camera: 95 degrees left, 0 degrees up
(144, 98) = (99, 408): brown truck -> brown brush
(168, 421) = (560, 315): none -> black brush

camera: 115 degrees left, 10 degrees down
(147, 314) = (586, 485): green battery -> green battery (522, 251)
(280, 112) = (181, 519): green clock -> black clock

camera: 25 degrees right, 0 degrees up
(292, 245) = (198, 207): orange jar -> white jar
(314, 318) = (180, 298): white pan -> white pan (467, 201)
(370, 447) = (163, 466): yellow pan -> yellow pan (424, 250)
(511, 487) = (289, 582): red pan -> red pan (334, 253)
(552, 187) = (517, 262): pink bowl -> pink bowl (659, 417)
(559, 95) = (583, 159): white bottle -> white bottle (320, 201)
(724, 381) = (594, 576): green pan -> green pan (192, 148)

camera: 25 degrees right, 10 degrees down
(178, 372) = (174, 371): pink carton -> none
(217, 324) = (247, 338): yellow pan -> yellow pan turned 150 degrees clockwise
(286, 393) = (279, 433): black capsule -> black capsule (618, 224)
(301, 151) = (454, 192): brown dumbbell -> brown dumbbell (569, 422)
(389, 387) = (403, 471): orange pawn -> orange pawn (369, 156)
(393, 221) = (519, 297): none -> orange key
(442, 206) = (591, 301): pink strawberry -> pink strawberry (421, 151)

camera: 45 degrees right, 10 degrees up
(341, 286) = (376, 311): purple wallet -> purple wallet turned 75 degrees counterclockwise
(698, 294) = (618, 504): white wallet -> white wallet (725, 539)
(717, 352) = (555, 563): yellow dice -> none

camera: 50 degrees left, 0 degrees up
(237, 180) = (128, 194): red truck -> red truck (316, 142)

- - - -

### INSTRUCTIONS FOR THE TASK
Extract all lines from the material above that include the word "orange".

### WRITTEN RESPONSE
(292, 245) = (198, 207): orange jar -> white jar
(389, 387) = (403, 471): orange pawn -> orange pawn (369, 156)
(393, 221) = (519, 297): none -> orange key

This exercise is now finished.